──────── Records for this task

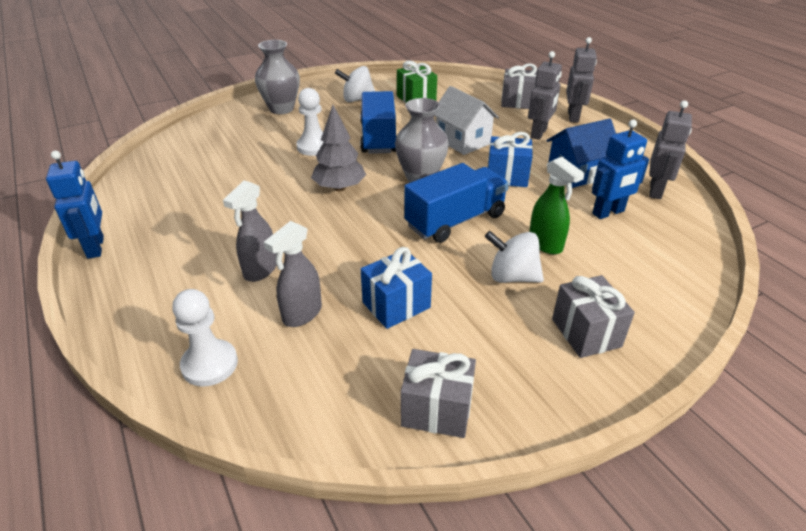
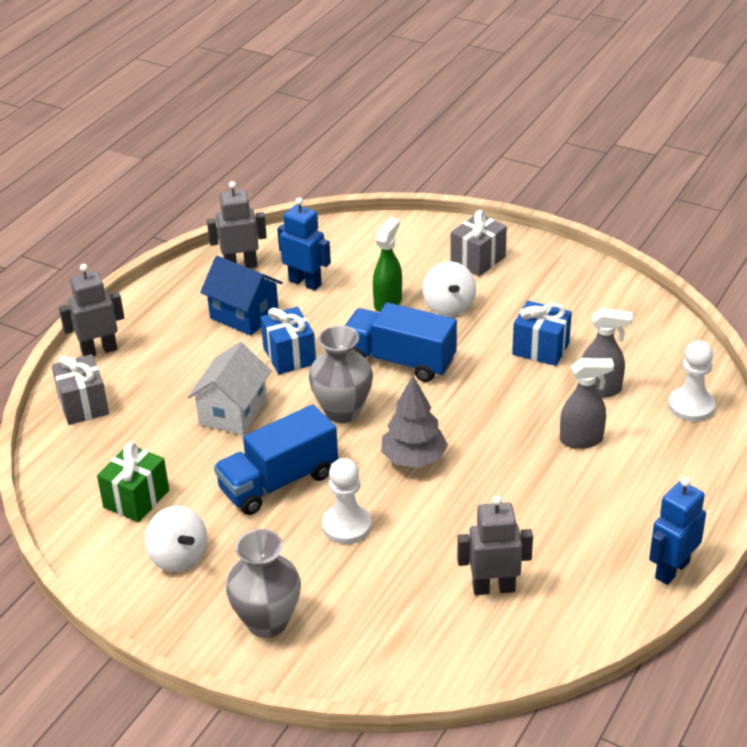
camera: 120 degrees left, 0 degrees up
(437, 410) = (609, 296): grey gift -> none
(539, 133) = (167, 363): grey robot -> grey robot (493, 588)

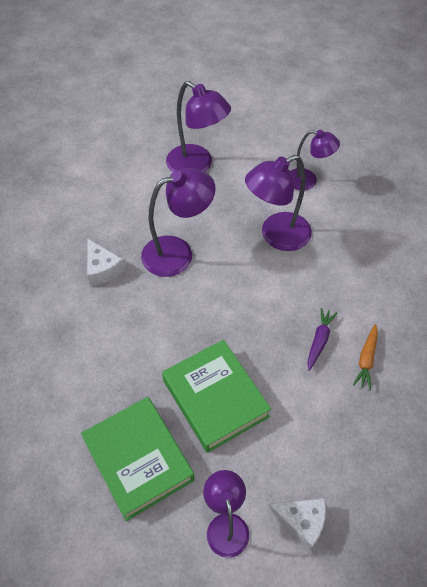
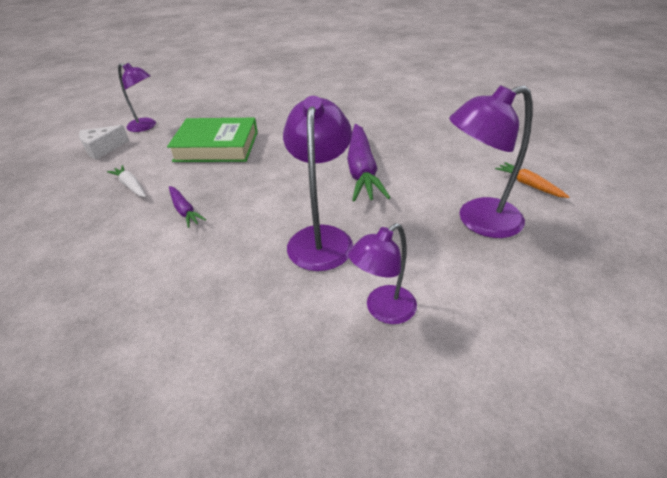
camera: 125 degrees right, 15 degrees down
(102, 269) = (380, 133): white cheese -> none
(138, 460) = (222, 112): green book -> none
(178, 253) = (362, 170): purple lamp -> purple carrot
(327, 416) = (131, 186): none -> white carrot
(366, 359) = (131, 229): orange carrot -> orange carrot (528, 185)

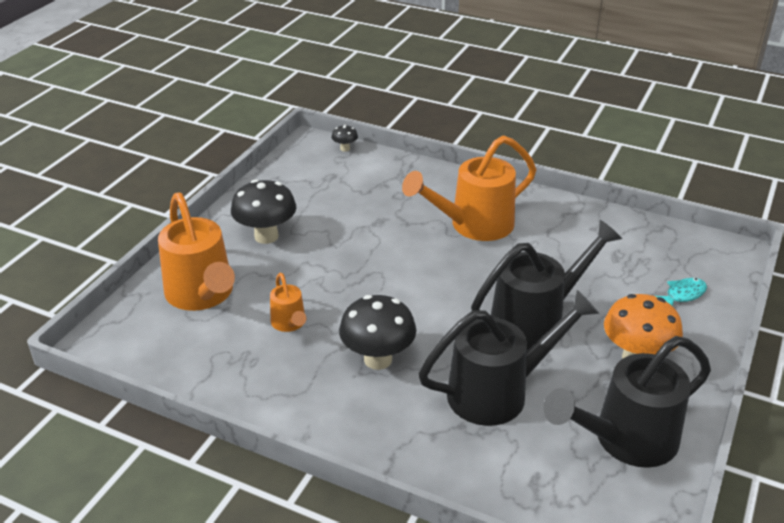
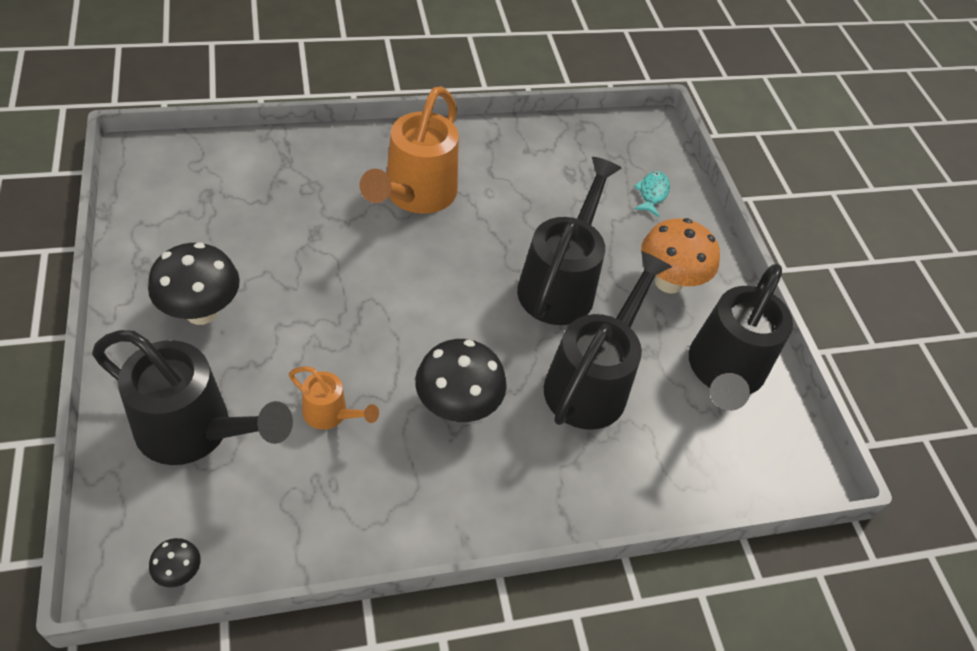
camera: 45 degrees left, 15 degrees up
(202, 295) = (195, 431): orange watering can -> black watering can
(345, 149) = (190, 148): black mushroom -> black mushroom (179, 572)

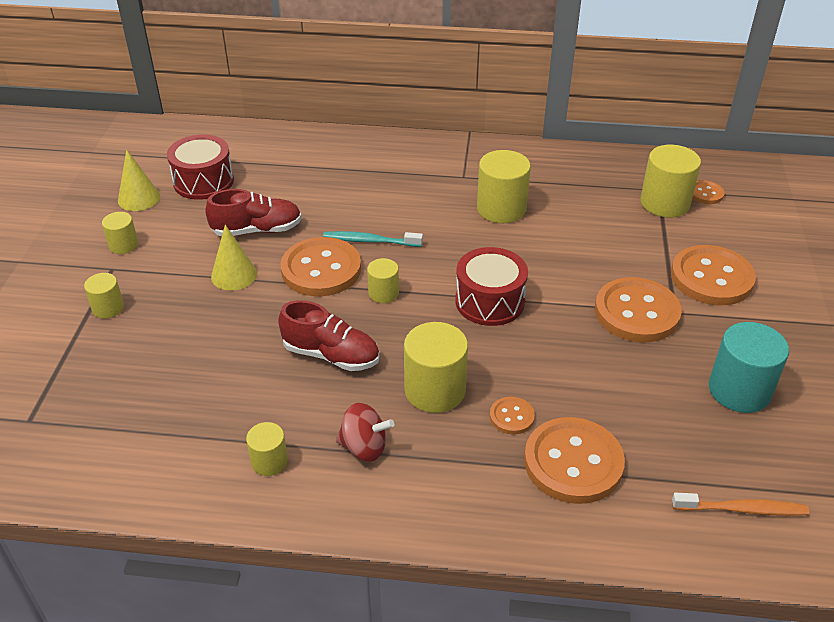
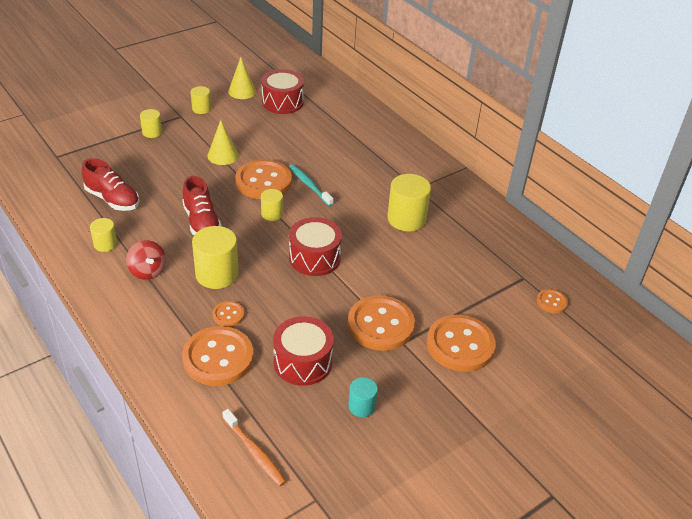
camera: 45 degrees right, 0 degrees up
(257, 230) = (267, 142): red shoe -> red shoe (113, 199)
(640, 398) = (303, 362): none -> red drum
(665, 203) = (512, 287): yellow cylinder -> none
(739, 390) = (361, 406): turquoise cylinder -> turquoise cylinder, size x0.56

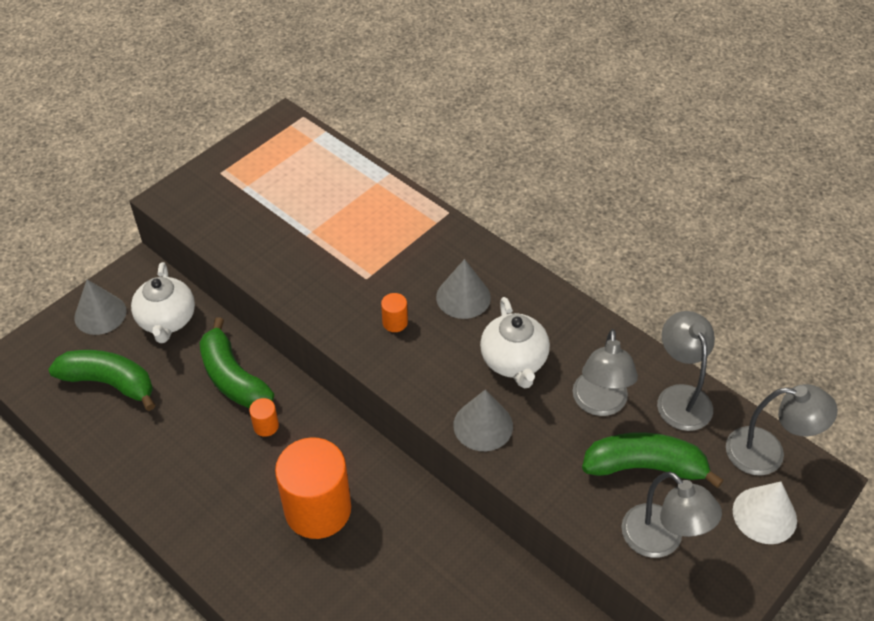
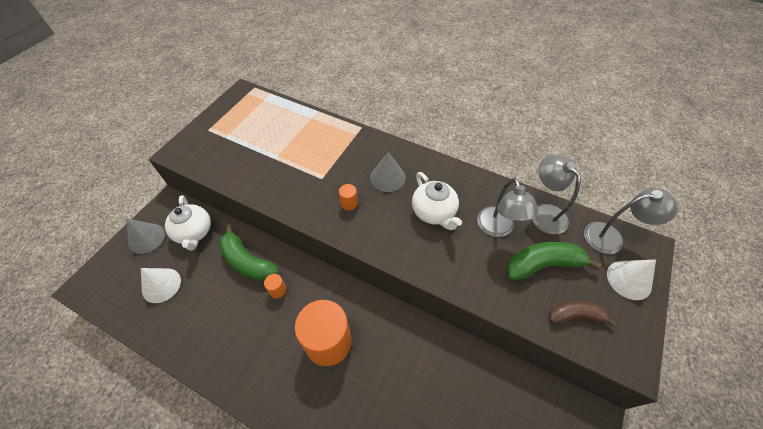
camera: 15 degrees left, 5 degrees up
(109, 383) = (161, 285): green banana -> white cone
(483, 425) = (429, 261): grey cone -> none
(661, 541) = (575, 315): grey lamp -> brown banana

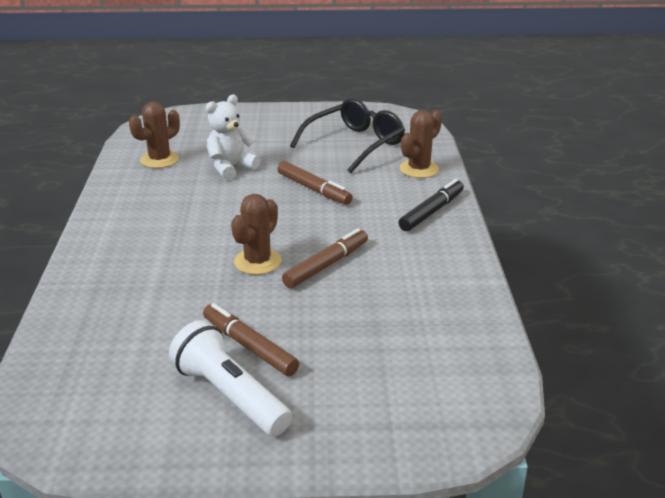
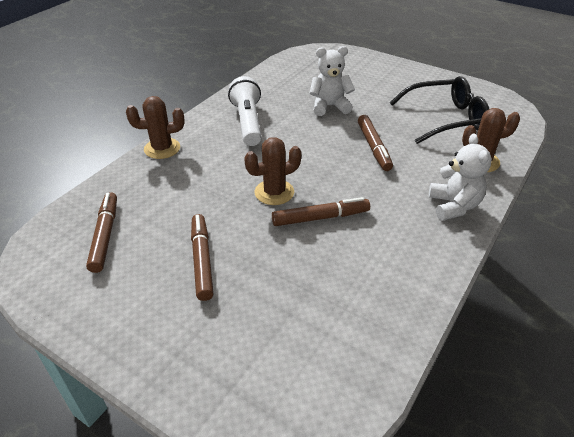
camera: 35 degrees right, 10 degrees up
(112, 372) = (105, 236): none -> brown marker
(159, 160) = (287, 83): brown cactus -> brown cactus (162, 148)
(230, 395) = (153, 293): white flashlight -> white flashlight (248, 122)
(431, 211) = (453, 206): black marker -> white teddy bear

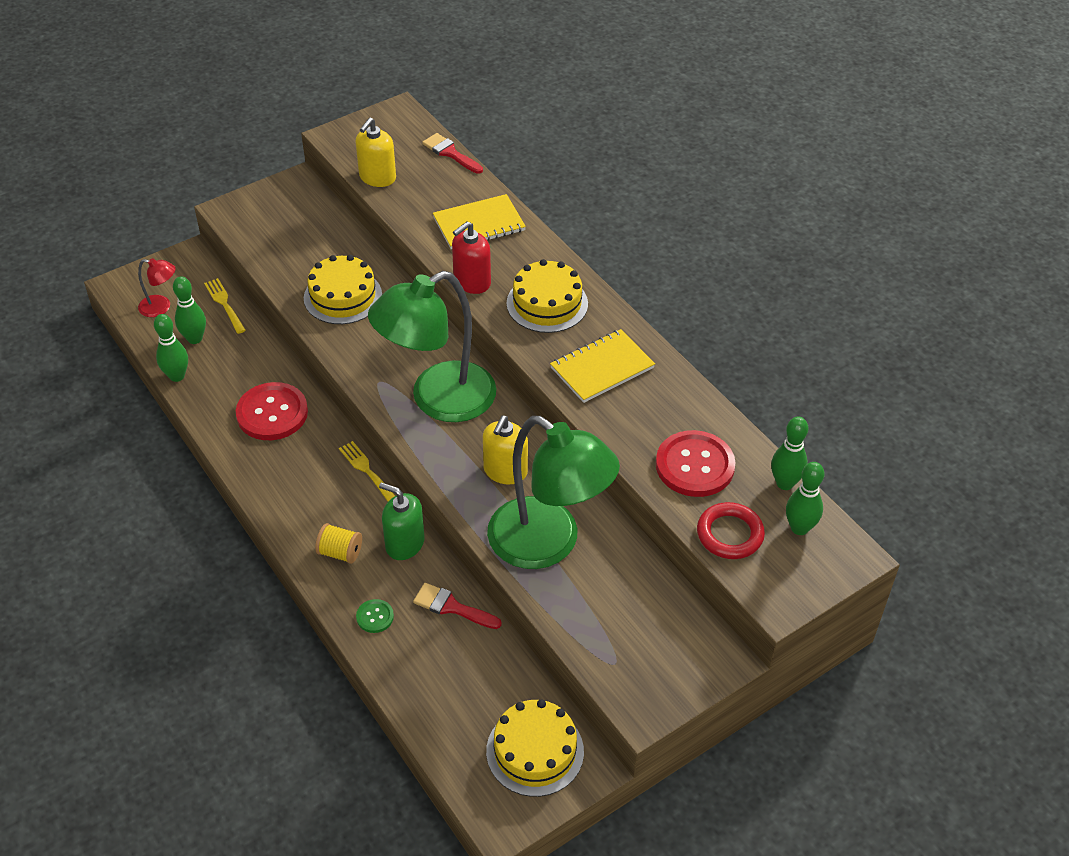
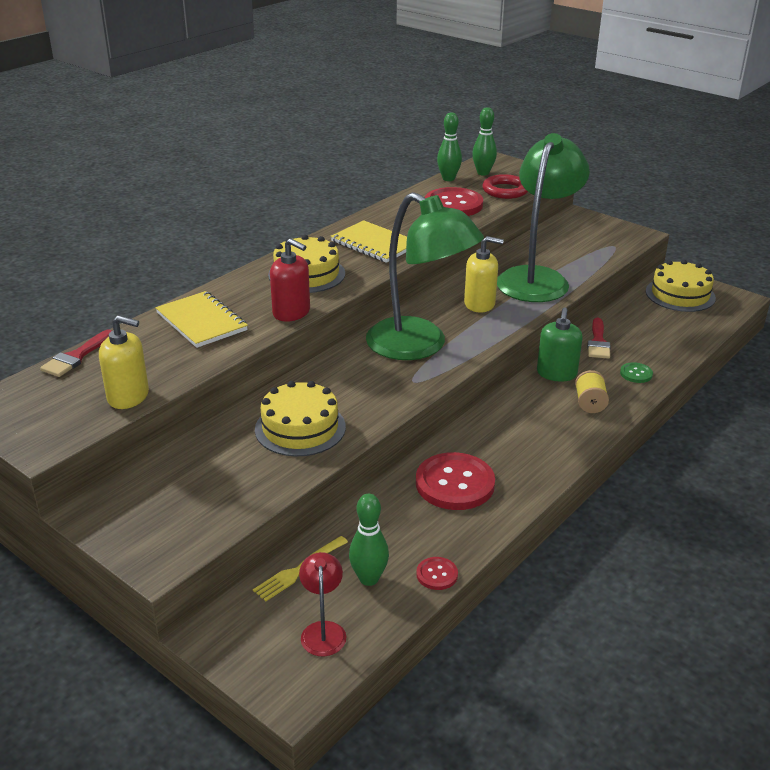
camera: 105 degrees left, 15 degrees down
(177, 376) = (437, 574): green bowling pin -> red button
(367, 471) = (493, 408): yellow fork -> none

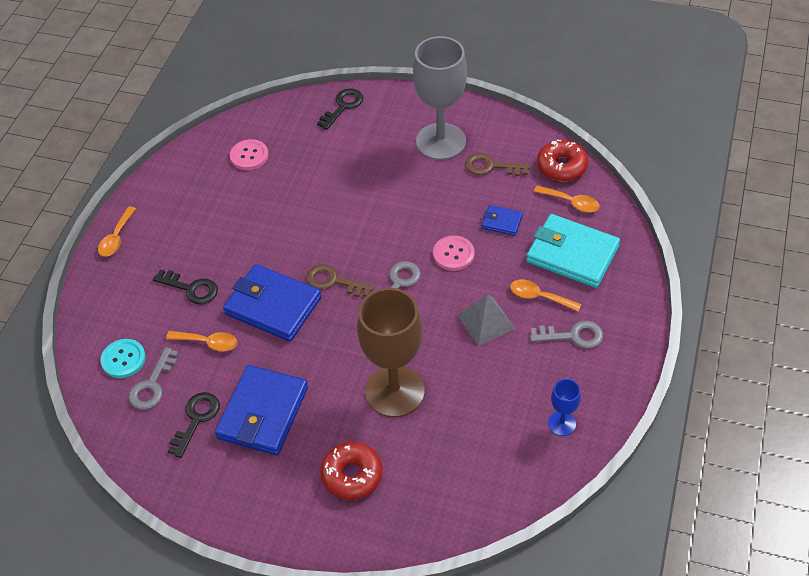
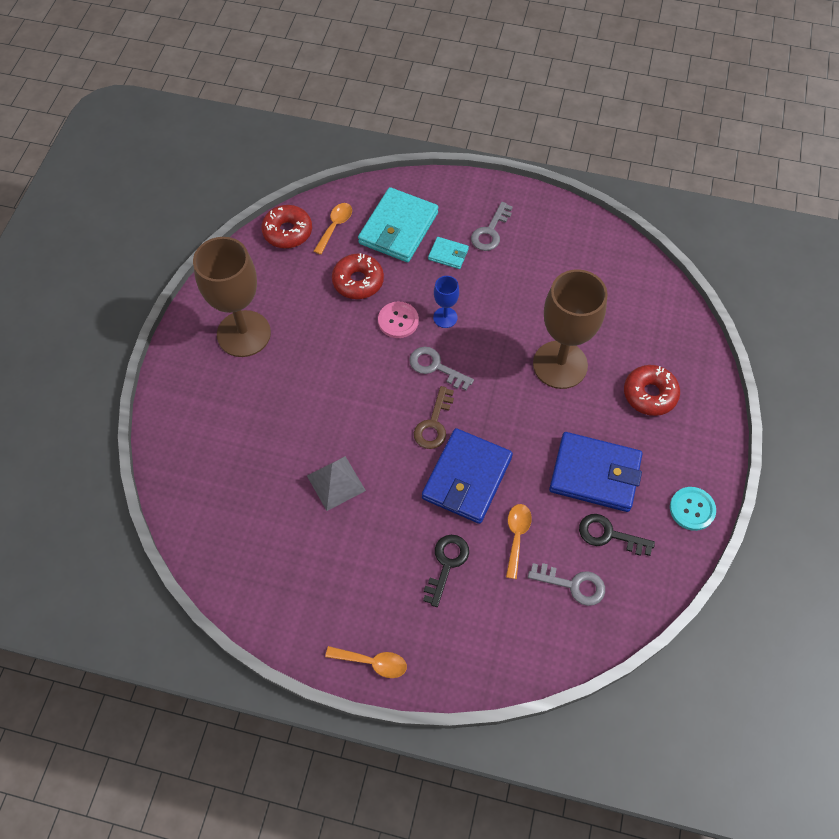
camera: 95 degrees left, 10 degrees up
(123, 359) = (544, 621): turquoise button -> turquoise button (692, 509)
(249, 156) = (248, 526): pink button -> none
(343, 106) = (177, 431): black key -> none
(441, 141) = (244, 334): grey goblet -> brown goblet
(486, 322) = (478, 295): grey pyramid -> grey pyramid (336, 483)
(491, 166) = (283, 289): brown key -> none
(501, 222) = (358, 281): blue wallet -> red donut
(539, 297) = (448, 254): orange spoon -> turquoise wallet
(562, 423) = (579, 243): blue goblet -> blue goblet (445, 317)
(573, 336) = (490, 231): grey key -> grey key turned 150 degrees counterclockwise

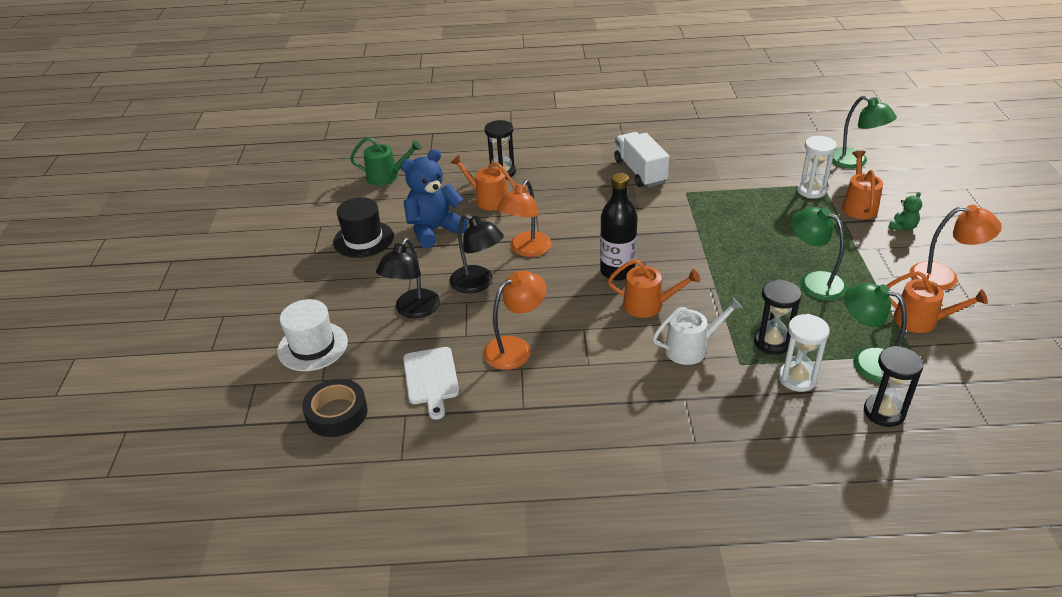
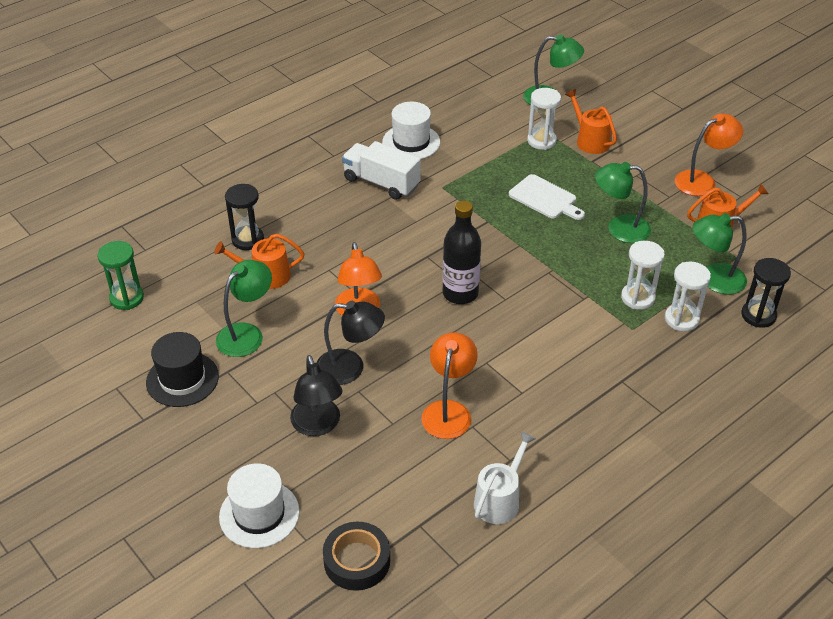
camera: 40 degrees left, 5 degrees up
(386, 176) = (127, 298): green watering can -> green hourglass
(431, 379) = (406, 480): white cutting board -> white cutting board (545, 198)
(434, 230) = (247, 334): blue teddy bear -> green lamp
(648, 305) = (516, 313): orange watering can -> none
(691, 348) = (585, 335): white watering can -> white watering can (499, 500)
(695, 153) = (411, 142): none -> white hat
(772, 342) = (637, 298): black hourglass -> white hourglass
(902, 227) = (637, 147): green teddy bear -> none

────────────────

Repeat the data verbatim through the "(366, 359) = (131, 229): orange" line, no pictures.

Response box.
camera: 120 degrees left, 0 degrees up
(437, 410) = (609, 296): grey gift -> none
(539, 133) = (167, 363): grey robot -> grey robot (493, 588)

camera: 125 degrees right, 15 degrees down
(102, 269) = (380, 133): white cheese -> none
(138, 460) = (222, 112): green book -> none
(178, 253) = (362, 170): purple lamp -> purple carrot
(327, 416) = (131, 186): none -> white carrot
(366, 359) = (131, 229): orange carrot -> orange carrot (528, 185)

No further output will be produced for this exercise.